■ **THE PROBLEM**
The answer must consist of every line from the data that holds the string "MATRIX".

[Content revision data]
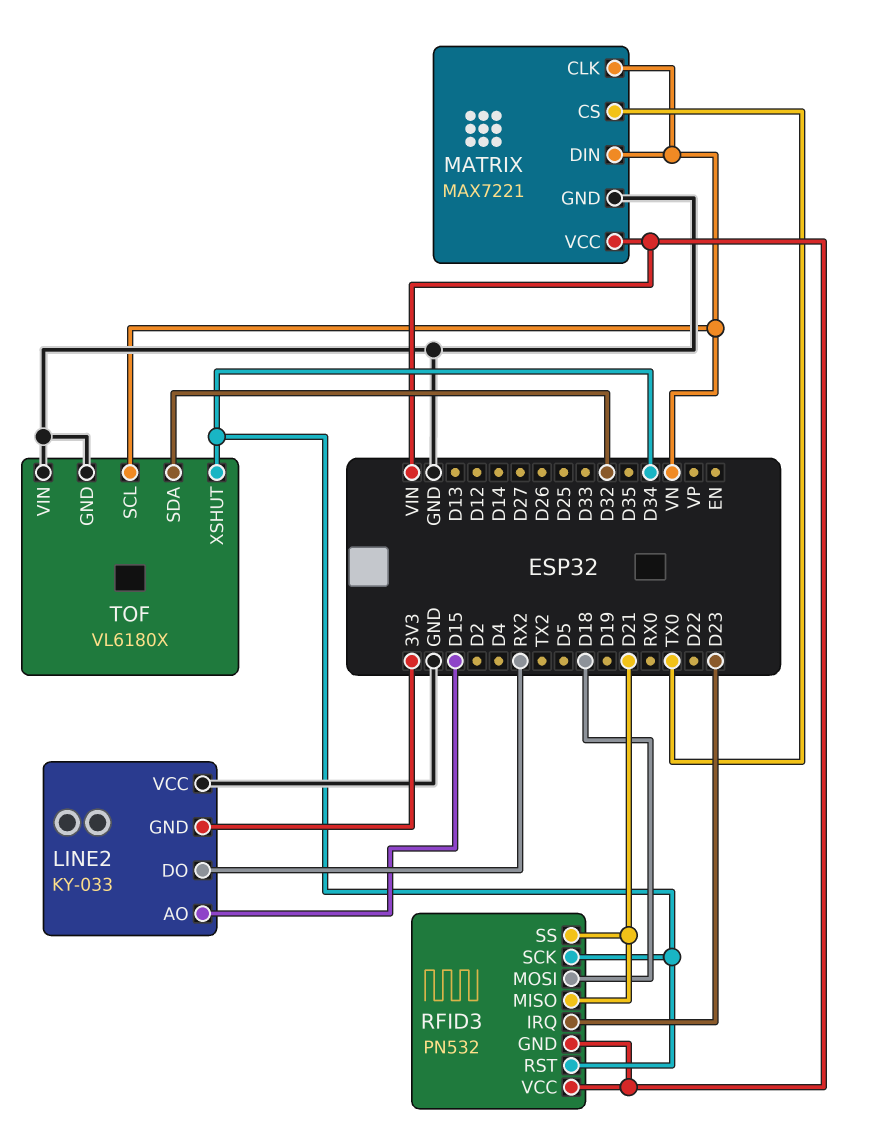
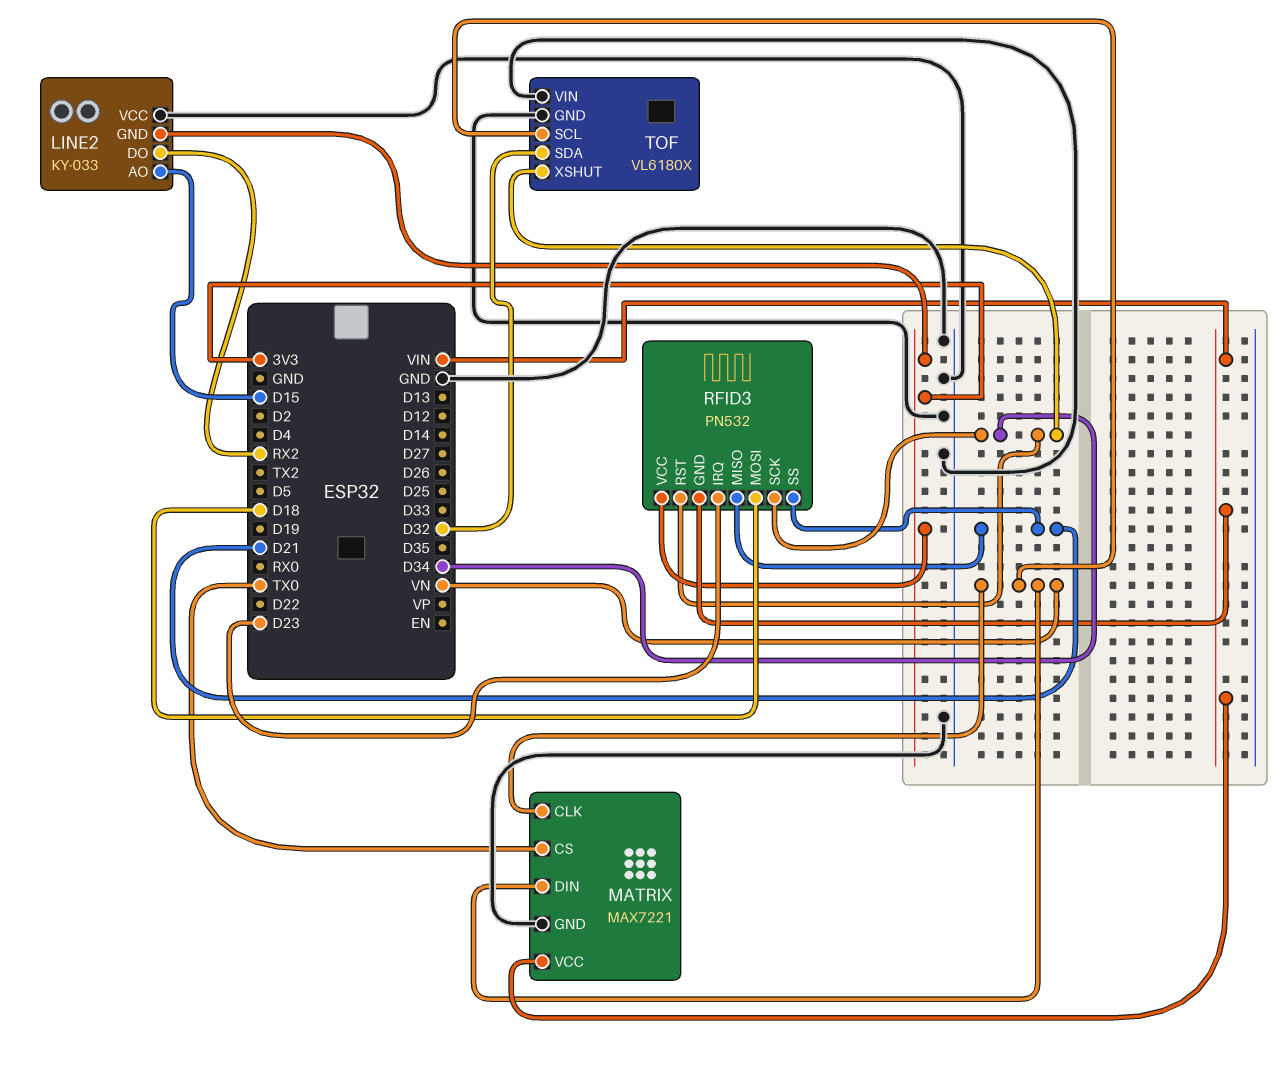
RFID3 pin VCC: VIN -> 3V3

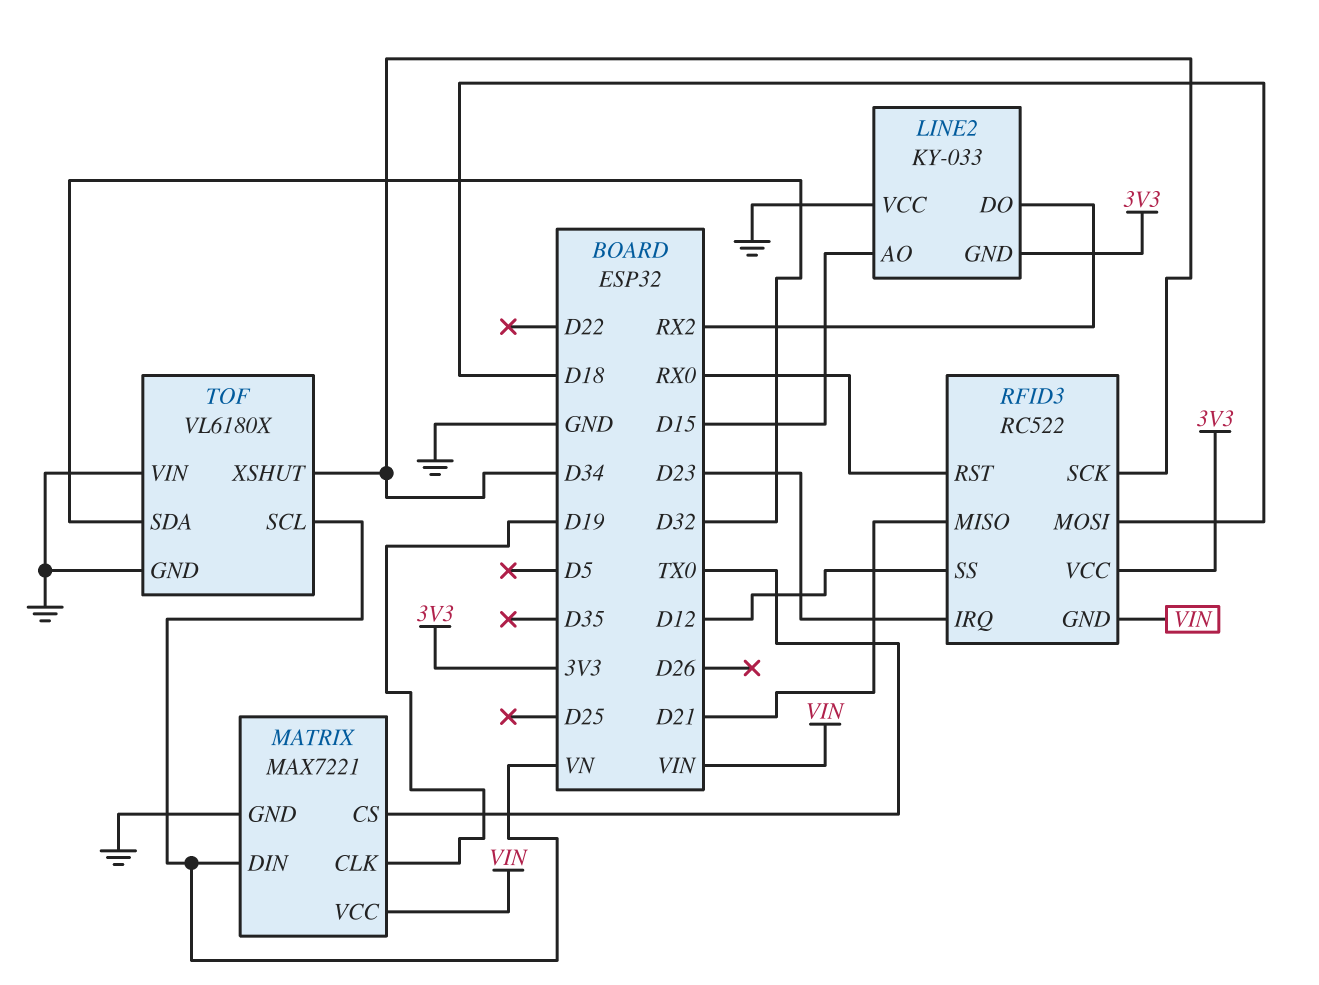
MATRIX pin CLK: VN -> D19
RFID3: PN532 -> RC522
RFID3 pin RST: D34 -> RX0
RFID3 pin SS: D21 -> D12

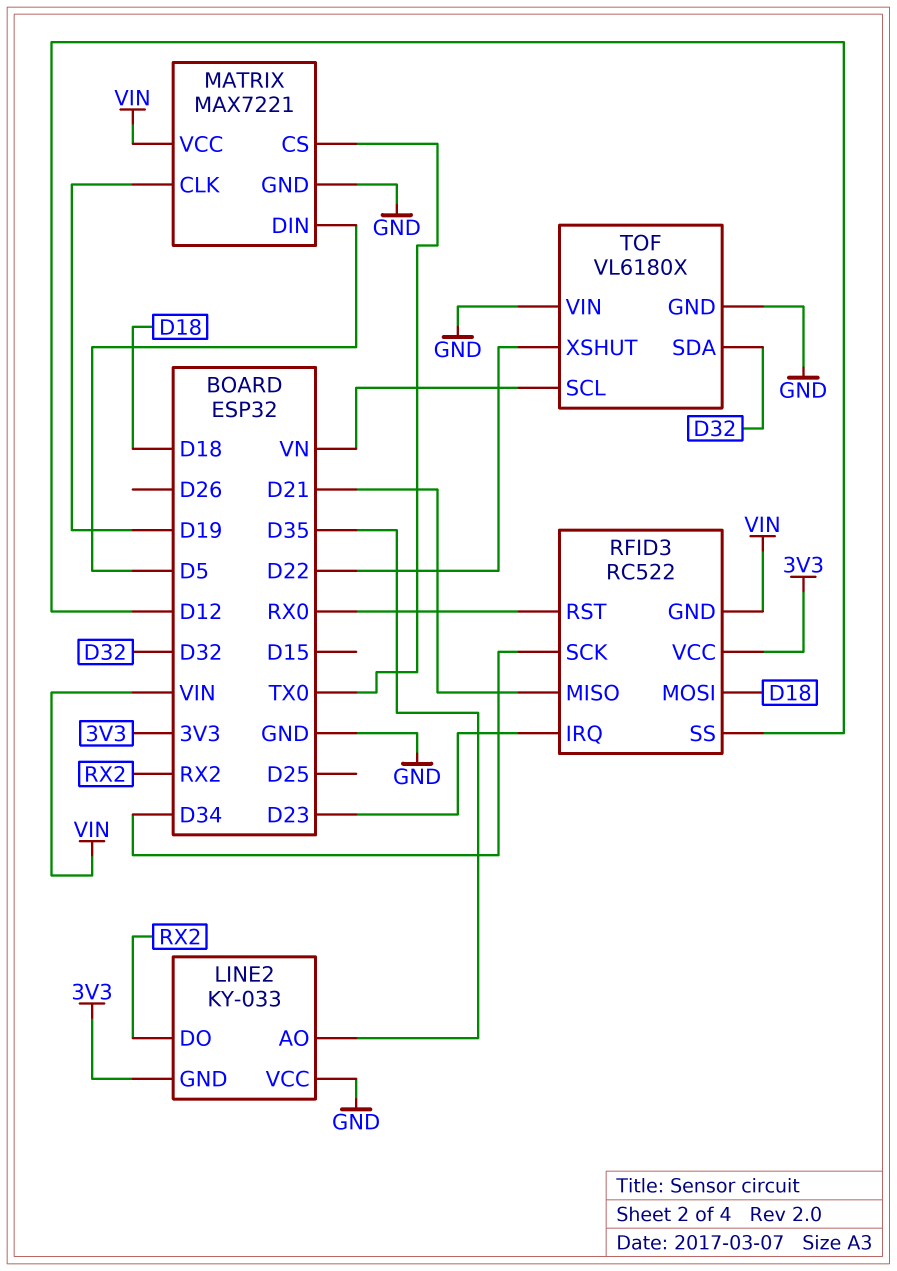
LINE2 pin AO: D15 -> D35
MATRIX pin DIN: VN -> D5
TOF pin XSHUT: D34 -> D22

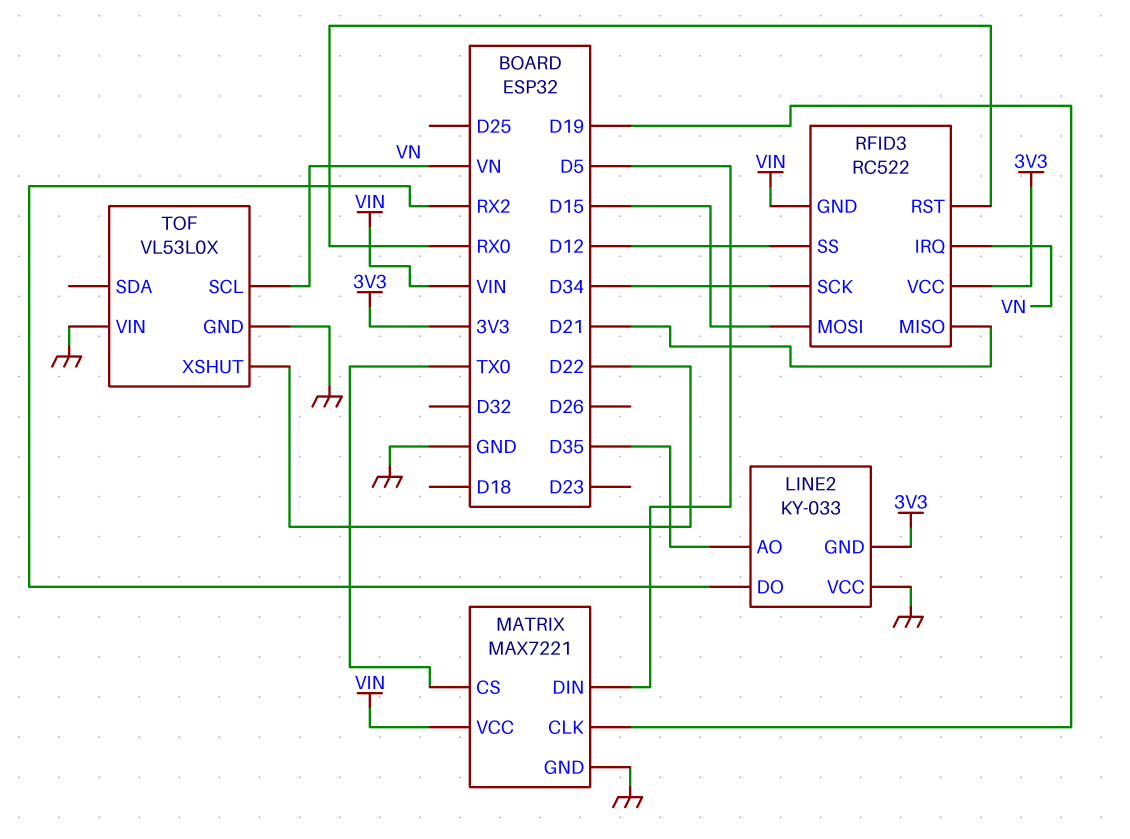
RFID3 pin IRQ: D23 -> VN
RFID3 pin MOSI: D18 -> D15
TOF: VL6180X -> VL53L0X
TOF pin SDA: D32 -> none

■ **SOLUTION FOR THIS PROBLEM**
MATRIX pin CLK: VN -> D19
MATRIX pin DIN: VN -> D5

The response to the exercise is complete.